Required action
If an entry holds a picture, drop the picture and restate the rest word for word.

Saved data entries:
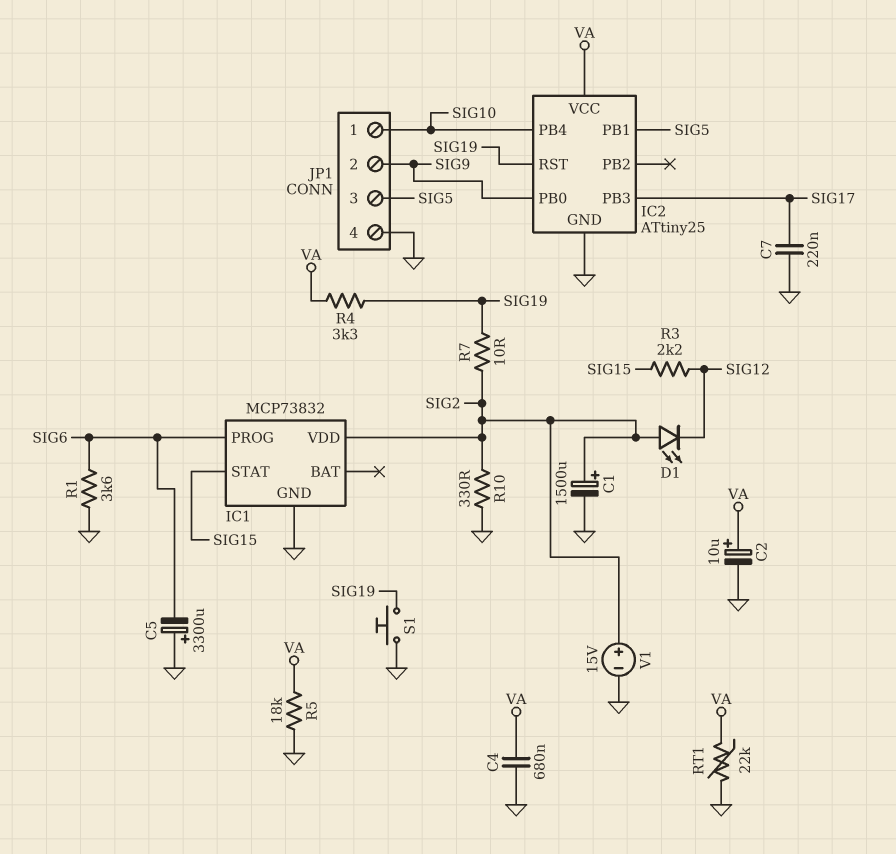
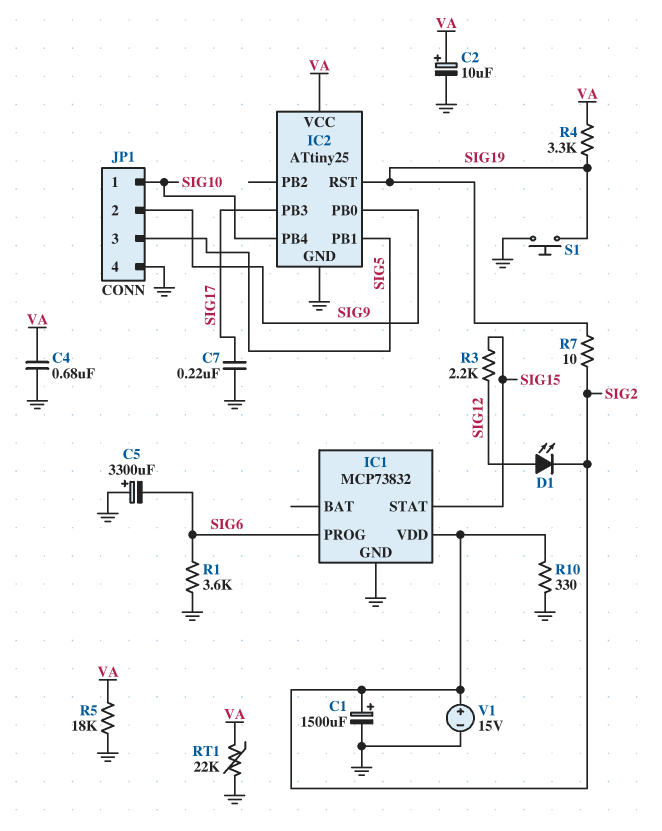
D1: LED (A SIG2, K SIG12) -> LED (A SIG12, K SIG2)

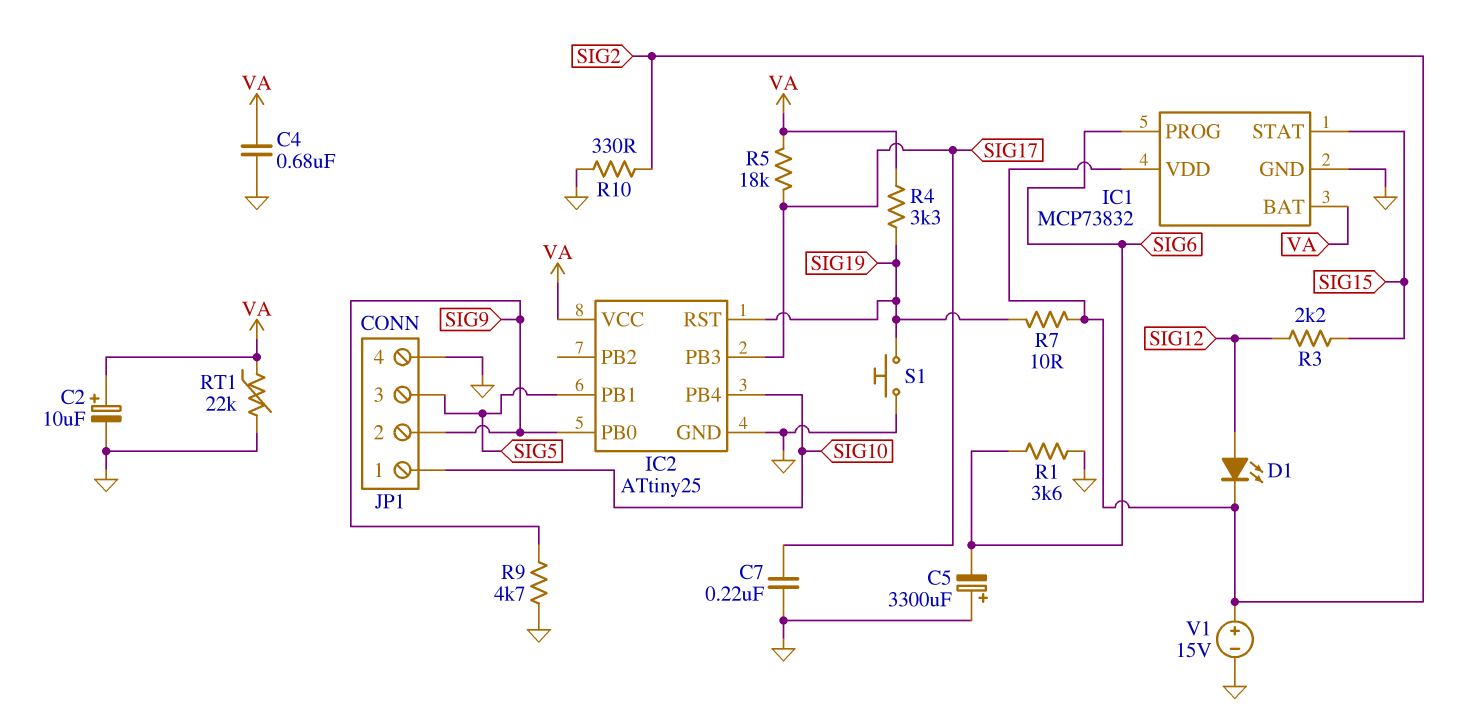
C1: 1500uF (plus SIG2, minus GND) -> none
IC1 pin BAT: none -> VA
R5: 18k (GND, VA) -> 18k (SIG17, VA)
R9: none -> 4.7k (GND, SIG9)

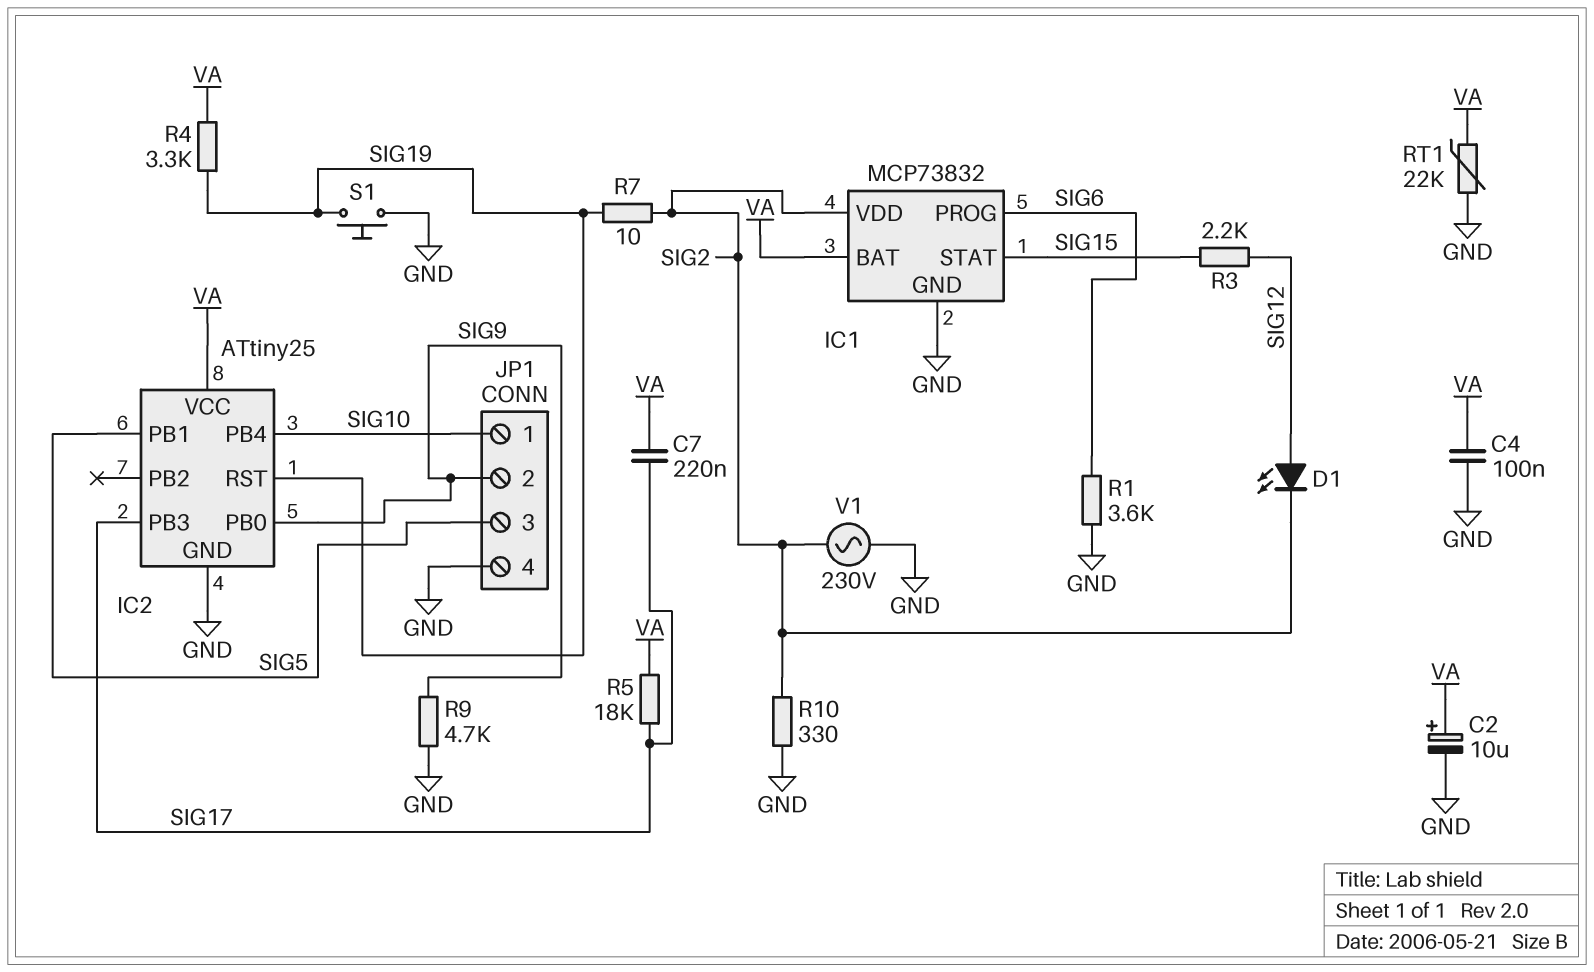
C4: 680nF (GND, VA) -> 100nF (GND, VA)
C5: 3300uF (plus GND, minus SIG6) -> none
C7: 220nF (GND, SIG17) -> 220nF (SIG17, VA)
V1: 15V (plus SIG2, minus GND) -> AC 230V (GND, SIG2)

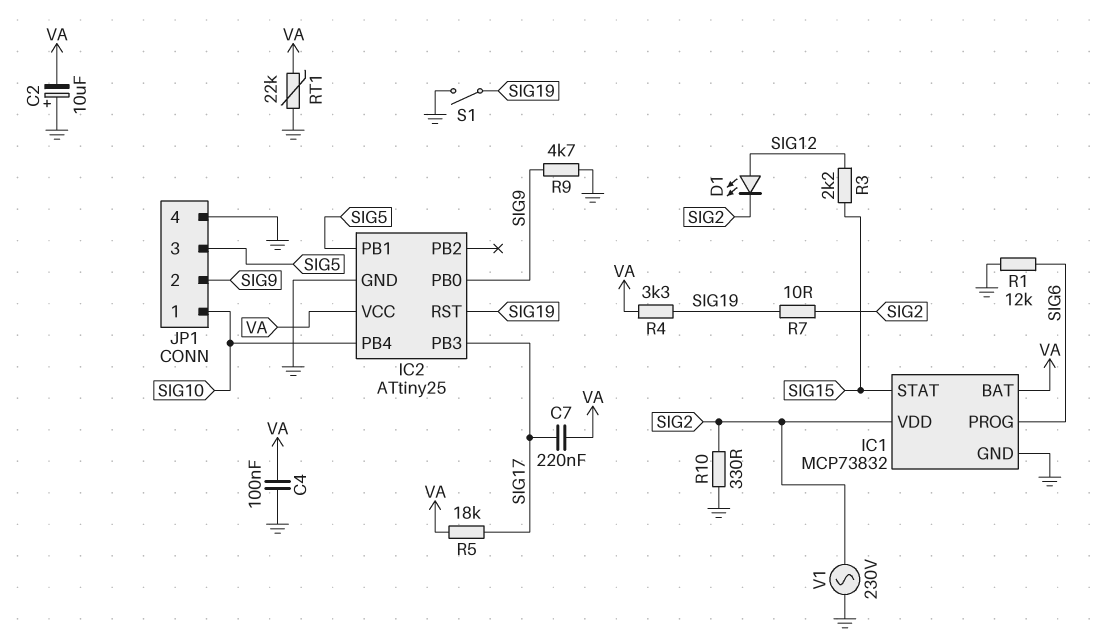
C2: 10uF (plus VA, minus GND) -> 10uF (plus GND, minus VA)
R1: 3.6k (GND, SIG6) -> 12k (GND, SIG6)
S1: button (GND, SIG19) -> switch (GND, SIG19)

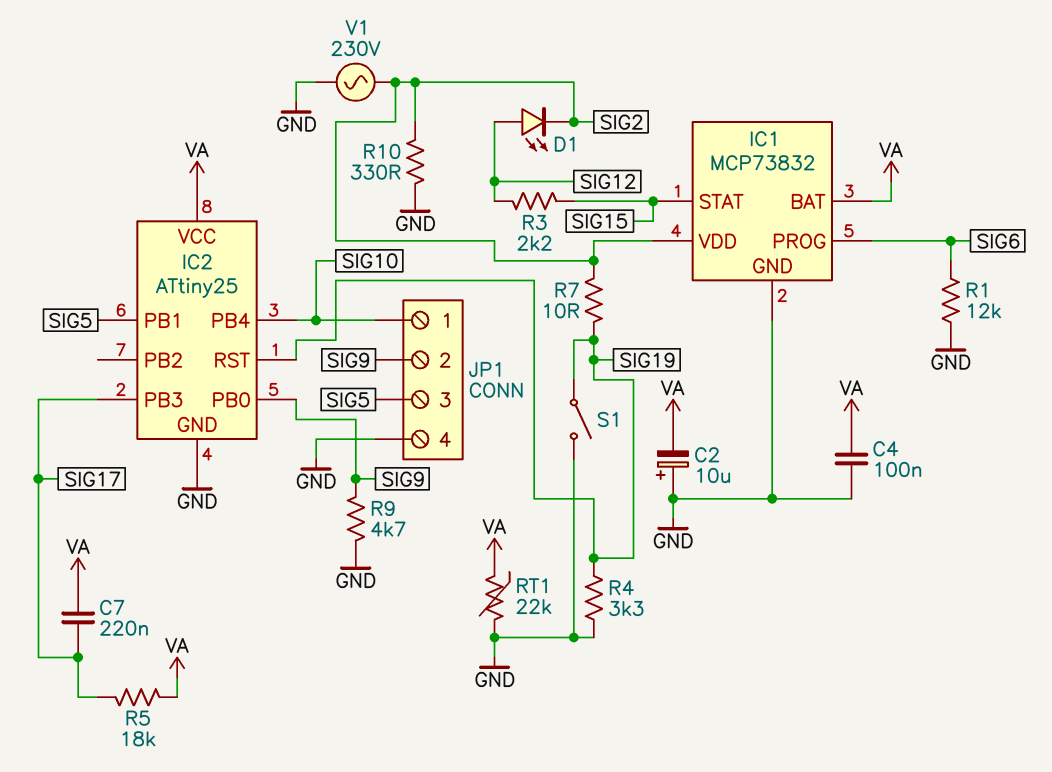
R4: 3.3k (SIG19, VA) -> 3.3k (GND, SIG19)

Answer to this exercise
D1: LED (A SIG2, K SIG12) -> LED (A SIG12, K SIG2)

C1: 1500uF (plus SIG2, minus GND) -> none
IC1 pin BAT: none -> VA
R5: 18k (GND, VA) -> 18k (SIG17, VA)
R9: none -> 4.7k (GND, SIG9)

C4: 680nF (GND, VA) -> 100nF (GND, VA)
C5: 3300uF (plus GND, minus SIG6) -> none
C7: 220nF (GND, SIG17) -> 220nF (SIG17, VA)
V1: 15V (plus SIG2, minus GND) -> AC 230V (GND, SIG2)

C2: 10uF (plus VA, minus GND) -> 10uF (plus GND, minus VA)
R1: 3.6k (GND, SIG6) -> 12k (GND, SIG6)
S1: button (GND, SIG19) -> switch (GND, SIG19)

R4: 3.3k (SIG19, VA) -> 3.3k (GND, SIG19)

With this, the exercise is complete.